■ Aim
Rewrite the items from the first one through the line containing "road 3 (unclassified): [(0,315),(51,450),(55,511)]" as a two-column CSV with the headers instruction and output. Make one row per item, put each field in quotes, replace line breaks with spaces, and leave out the pictures.

■ Dataset rows
────────────────────

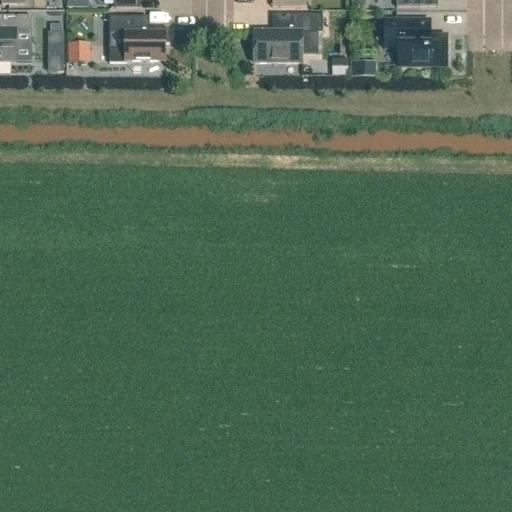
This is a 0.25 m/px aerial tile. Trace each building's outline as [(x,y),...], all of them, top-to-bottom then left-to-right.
[(30,0),(31,12),(54,11),(53,0),(30,0)] [(69,0),(69,9),(84,10),(84,0),(69,0)] [(113,0),(114,11),(140,11),(140,0),(113,0)] [(279,0),(279,10),(306,10),(306,0),(279,0)] [(365,11),(364,0),(351,0),(352,11),(365,11)] [(396,0),(396,10),(420,10),(420,0),(396,0)] [(0,32),(0,64),(15,64),(31,64),(31,32),(31,18),(3,18),(3,32),(0,32)] [(322,35),(322,18),(293,18),(293,34),(254,34),(254,49),(252,51),(252,59),(254,61),(254,66),(302,66),(302,35),(322,35)] [(141,31),(141,19),(109,19),(109,66),(125,66),(125,63),(165,63),(165,47),(169,47),(169,31),(141,31)] [(429,38),(429,24),(385,24),(385,50),(398,50),(398,69),(446,69),(446,38),(429,38)] [(50,34),(50,54),(66,54),(66,34),(50,34)] [(70,45),(70,65),(85,65),(85,45),(70,45)] [(332,61),(332,77),(348,77),(348,61),(332,61)]
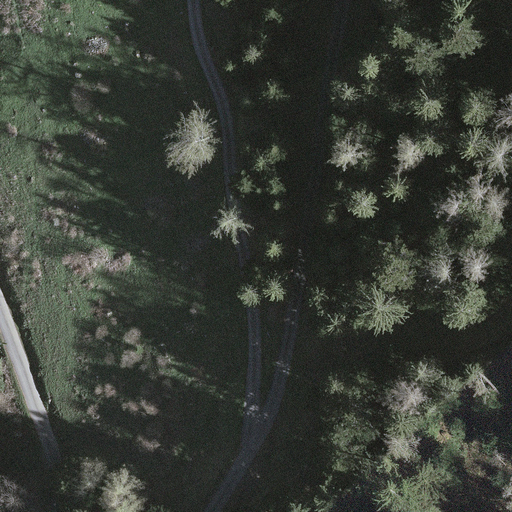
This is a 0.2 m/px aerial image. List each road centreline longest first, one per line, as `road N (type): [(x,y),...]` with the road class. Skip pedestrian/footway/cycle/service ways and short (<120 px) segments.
road 1 (unclassified): [(206,511),(261,434),(279,384),(342,0)]
road 2 (track): [(251,451),(244,403),(250,324),(212,89),(191,44),(189,0)]
road 3 (unclassified): [(0,315),(51,450),(55,511)]
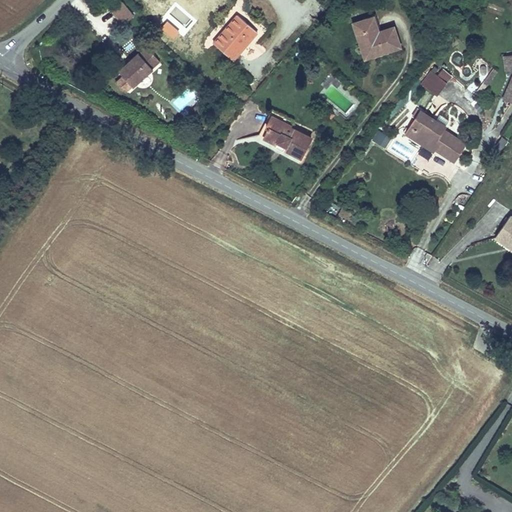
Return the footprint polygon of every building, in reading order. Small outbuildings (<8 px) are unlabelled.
[(122,26),(134,17),(125,4),(113,13),(122,26)] [(212,45),(231,61),(256,31),(237,15),(212,45)] [(374,15),(351,22),(364,61),(402,48),(395,25),(379,30),(374,15)] [(158,62),(145,47),(137,55),(136,54),(117,72),(122,78),(131,87),(132,88),(151,70),(151,69),(158,62)] [(511,53),(503,55),(505,69),(511,68),(511,77),(503,98),(511,101),(511,53)] [(431,70),(421,83),(437,96),(452,76),(442,68),(437,75),(431,70)] [(131,87),(122,78),(116,83),(125,92),(131,87)] [(423,90),(416,103),(424,107),(431,94),(423,90)] [(465,142),(447,130),(445,133),(441,130),(443,125),(417,110),(402,134),(432,152),(434,148),(454,160),(465,142)] [(302,159),(313,139),(292,128),(293,126),(268,114),(256,138),(277,147),(277,150),(278,152),(281,153),(284,152),(286,151),(302,159)] [(375,130),(372,142),(382,145),(385,133),(375,130)] [(511,218),(509,216),(494,238),(511,249),(511,218)]
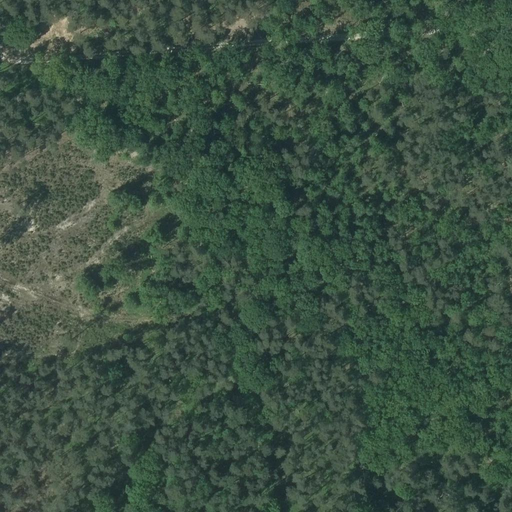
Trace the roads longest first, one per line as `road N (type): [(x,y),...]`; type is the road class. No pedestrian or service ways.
road 1 (track): [(0,53),(57,64),(511,27)]
road 2 (track): [(151,321),(87,313),(0,278)]
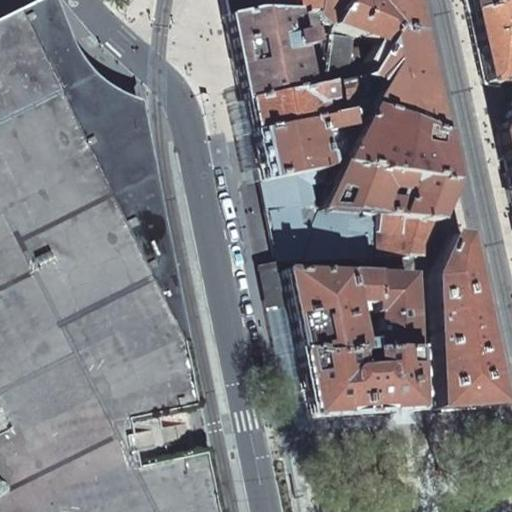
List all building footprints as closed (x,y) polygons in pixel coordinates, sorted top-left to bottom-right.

────────────────────

■ Expected output
instruction,output
"This is a 0.25 m/px aerial tile. Trace each building's outline as [(x,y),...], all of them, top-to-bottom then left-to-right.","[(30,0),(31,12),(54,11),(53,0),(30,0)] [(69,0),(69,9),(84,10),(84,0),(69,0)] [(113,0),(114,11),(140,11),(140,0),(113,0)] [(279,0),(279,10),(306,10),(306,0),(279,0)] [(365,11),(364,0),(351,0),(352,11),(365,11)] [(396,0),(396,10),(420,10),(420,0),(396,0)] [(0,32),(0,64),(15,64),(31,64),(31,32),(31,18),(3,18),(3,32),(0,32)] [(322,35),(322,18),(293,18),(293,34),(254,34),(254,49),(252,51),(252,59),(254,61),(254,66),(302,66),(302,35),(322,35)] [(141,31),(141,19),(109,19),(109,66),(125,66),(125,63),(165,63),(165,47),(169,47),(169,31),(141,31)] [(429,38),(429,24),(385,24),(385,50),(398,50),(398,69),(446,69),(446,38),(429,38)] [(50,34),(50,54),(66,54),(66,34),(50,34)] [(70,45),(70,65),(85,65),(85,45),(70,45)] [(332,61),(332,77),(348,77),(348,61),(332,61)]"
"This is a 0.2 m/px aerial image. List each road centreline longest first, one per line, as `road N (type): [(x,y),...]` with the road class. Skip pedestrian/footway/cycle/service ways and short (<120 px) segments.","road 1 (unclassified): [(206,511),(261,434),(279,384),(342,0)] road 2 (track): [(251,451),(244,403),(250,324),(212,89),(191,44),(189,0)] road 3 (unclassified): [(0,315),(51,450),(55,511)]"